-- What to work on --
Every entry is to be returned unchanged, and no picture is to be included.

-- Excerpted data --
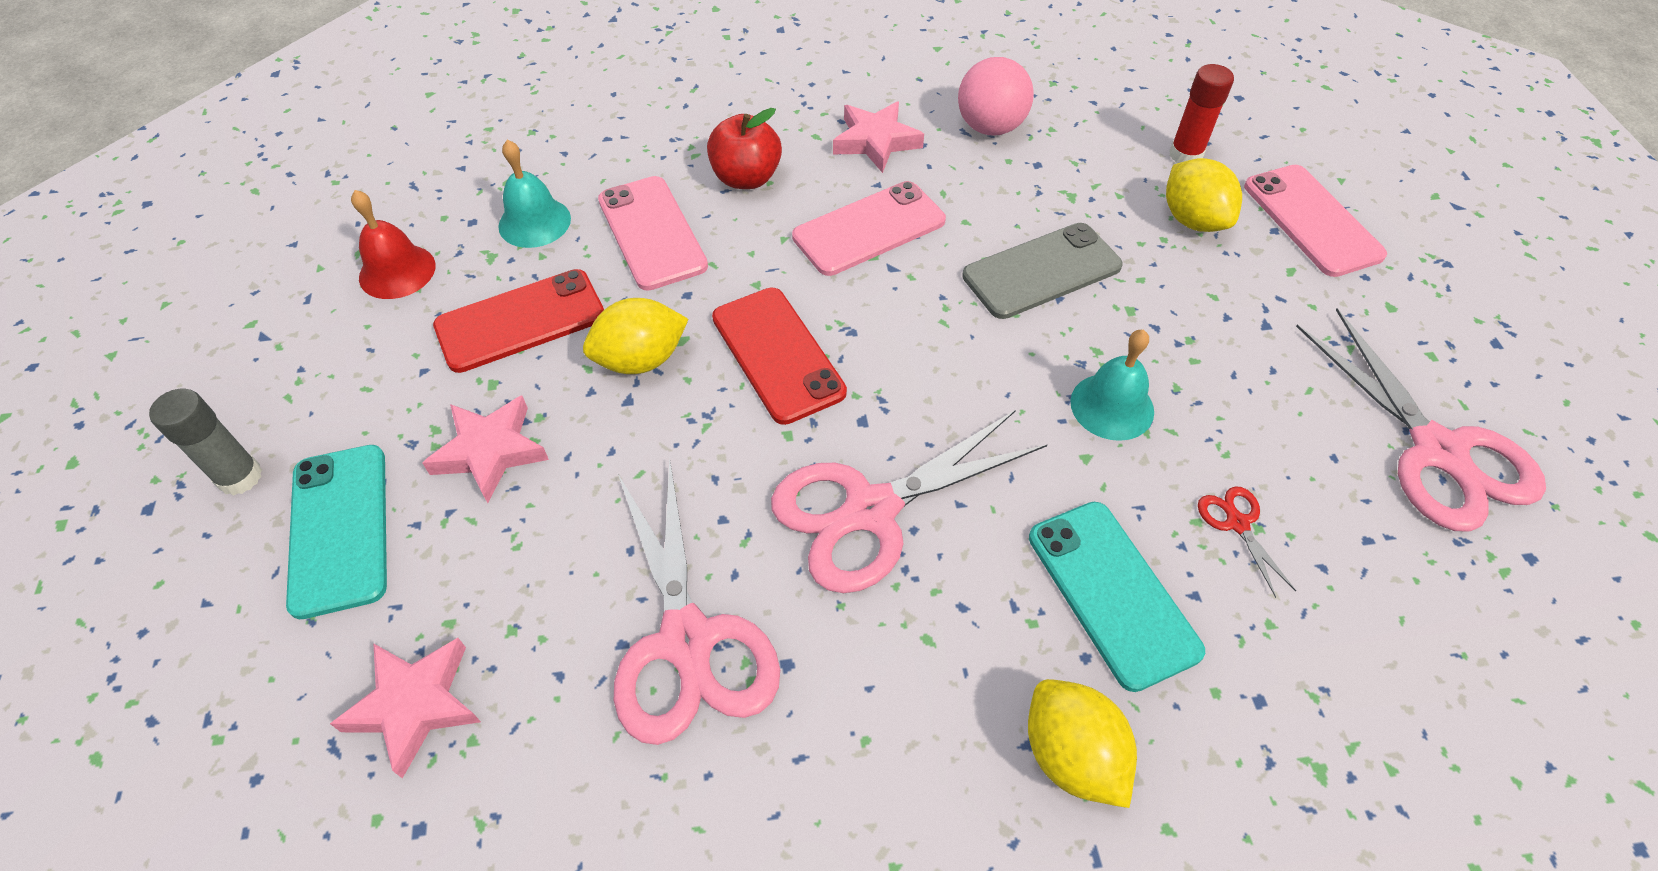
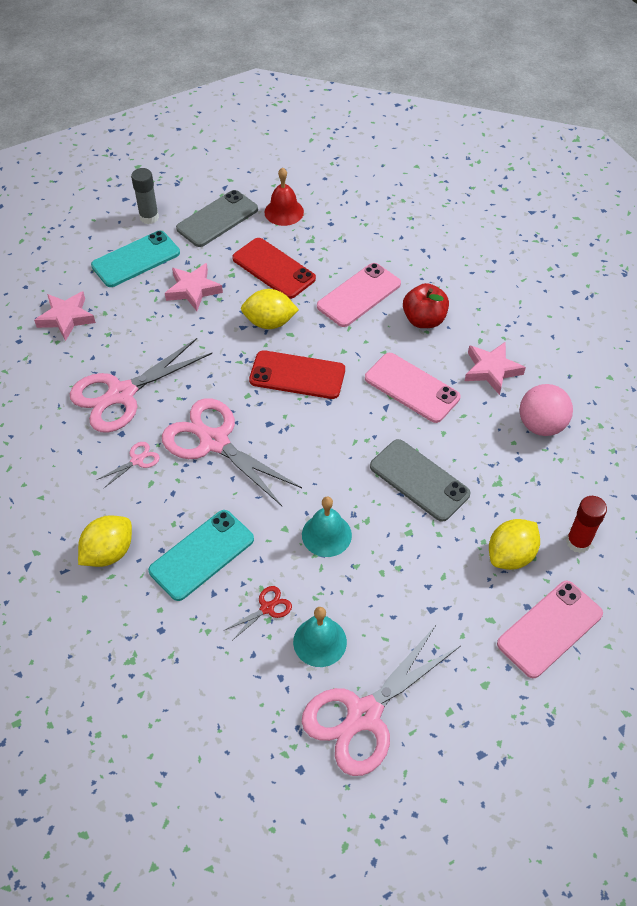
camera: 70 degrees right, 0 degrees up
turquoise bell [498,140,571,248] -> turquoise bell moved to [293,607,347,667]
yellow lemon [583,298,688,374] -> yellow lemon turned 45 degrees counterclockwise [241,289,299,329]
red phone [712,288,847,425] -> red phone turned 60 degrees clockwise [249,350,345,399]
none -> pink scissors [97,442,160,488]
none -> grey phone [176,190,258,247]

-- The answer --
camera: 70 degrees right, 0 degrees up
turquoise bell [498,140,571,248] -> turquoise bell moved to [293,607,347,667]
yellow lemon [583,298,688,374] -> yellow lemon turned 45 degrees counterclockwise [241,289,299,329]
red phone [712,288,847,425] -> red phone turned 60 degrees clockwise [249,350,345,399]
none -> pink scissors [97,442,160,488]
none -> grey phone [176,190,258,247]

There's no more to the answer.